» **Exercise description**: List each line of the data that holds the word "RESET".

» **Given entries**:
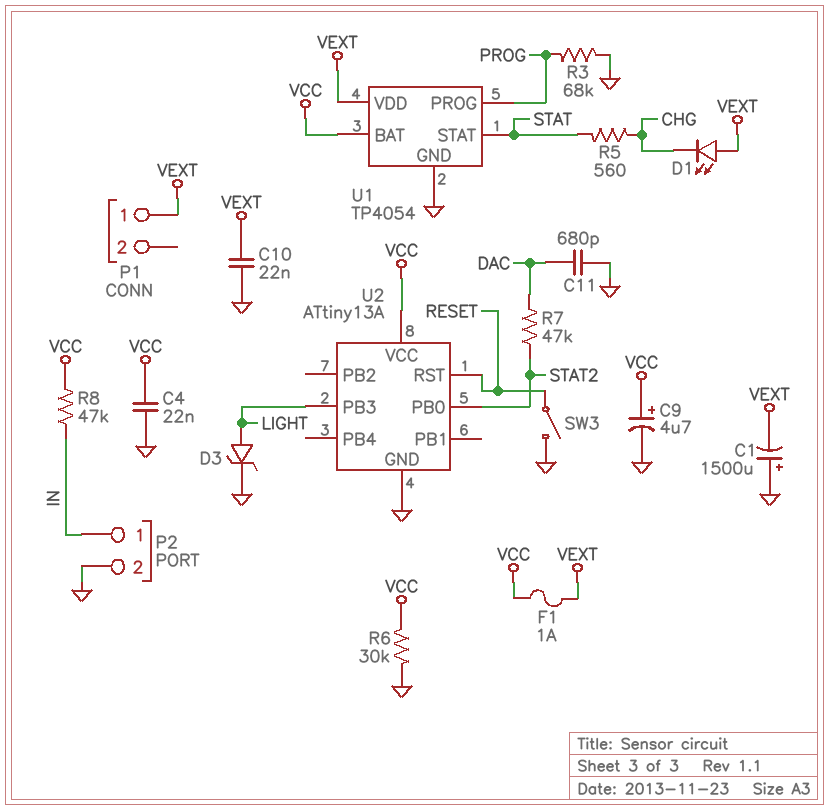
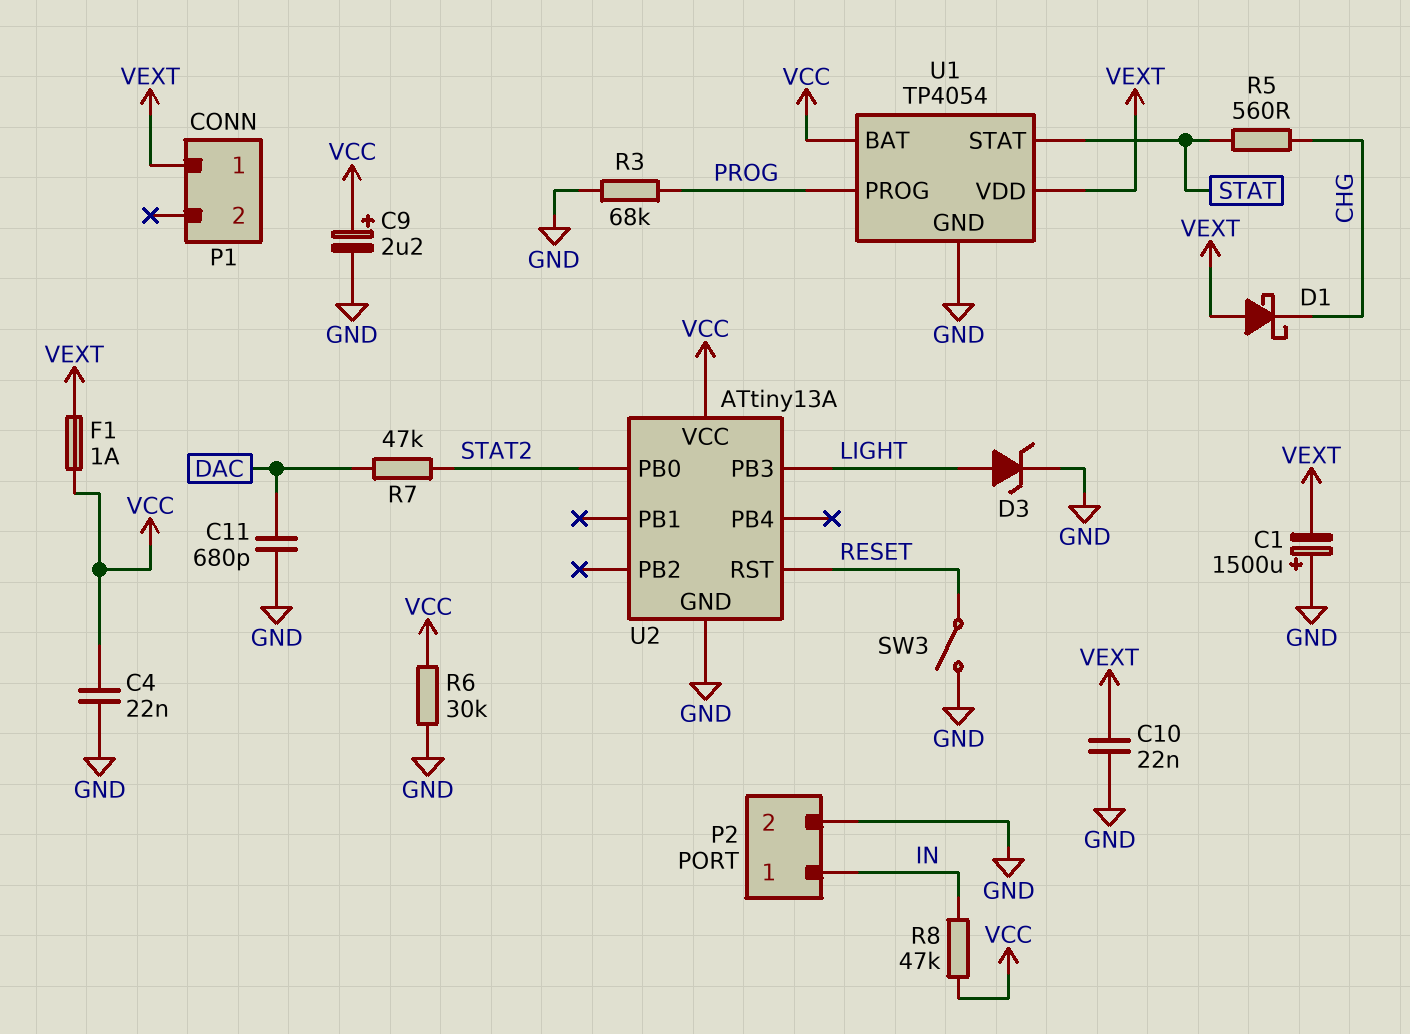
C9: 4.7uF (plus VCC, minus GND) -> 2.2uF (plus VCC, minus GND)
D1: LED (A VEXT, K CHG) -> schottky (A VEXT, K CHG)

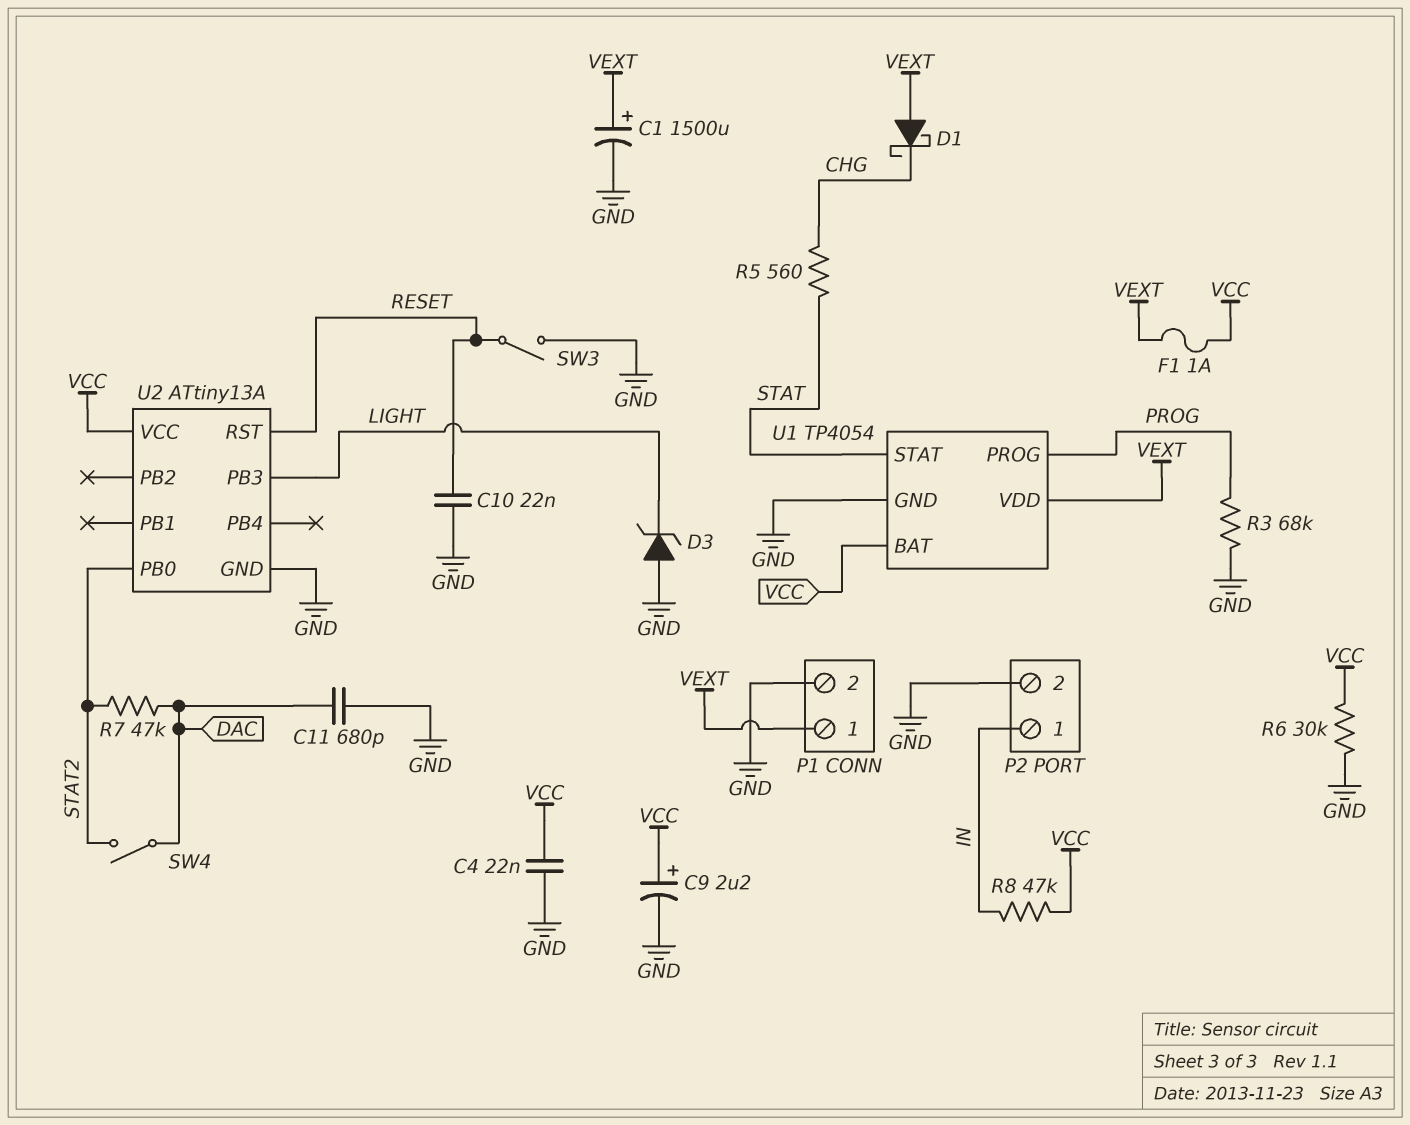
C1: 1500uF (plus GND, minus VEXT) -> 1500uF (plus VEXT, minus GND)
C10: 22nF (GND, VEXT) -> 22nF (GND, RESET)
D3: zener (A LIGHT, K GND) -> zener (A GND, K LIGHT)
P1 pin 2: none -> GND
SW4: none -> switch (DAC, STAT2)

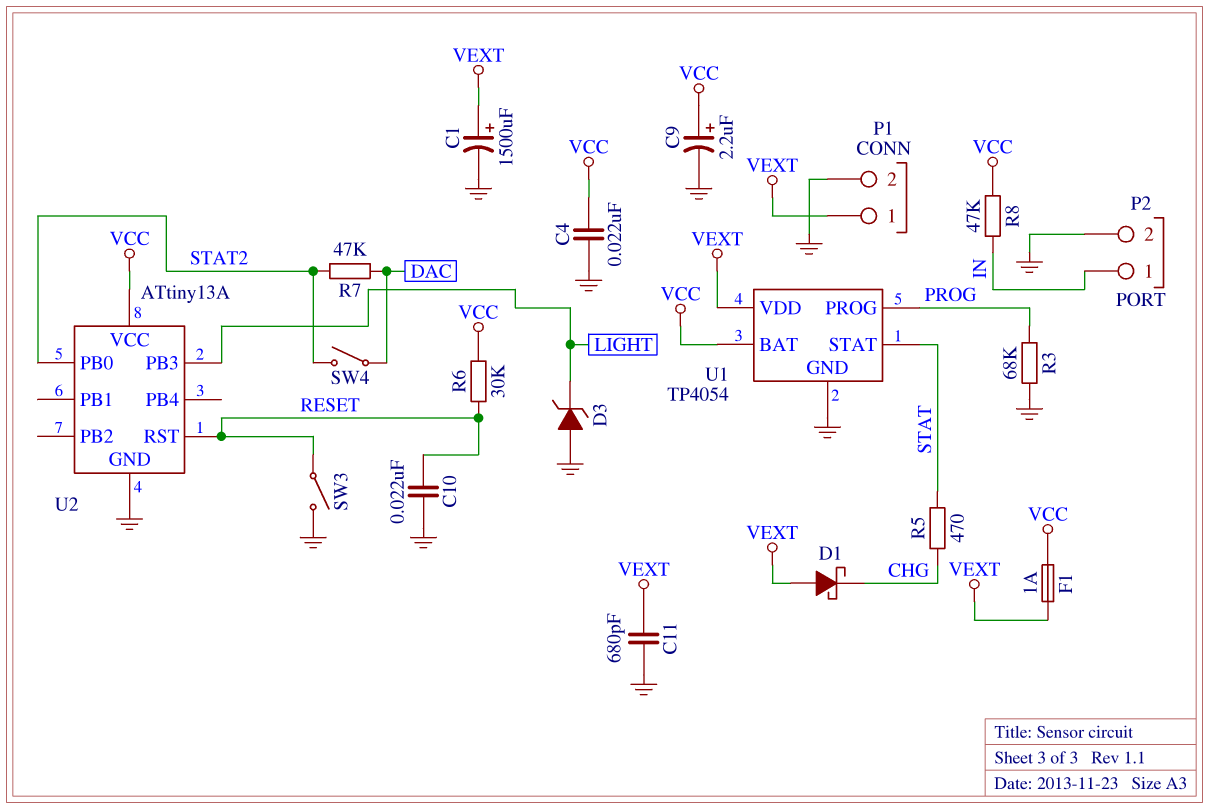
C11: 680pF (DAC, GND) -> 680pF (GND, VEXT)
R5: 560 (CHG, STAT) -> 470 (CHG, STAT)
R6: 30k (GND, VCC) -> 30k (RESET, VCC)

» **Output for this exercise**:
C10: 22nF (GND, VEXT) -> 22nF (GND, RESET)
R6: 30k (GND, VCC) -> 30k (RESET, VCC)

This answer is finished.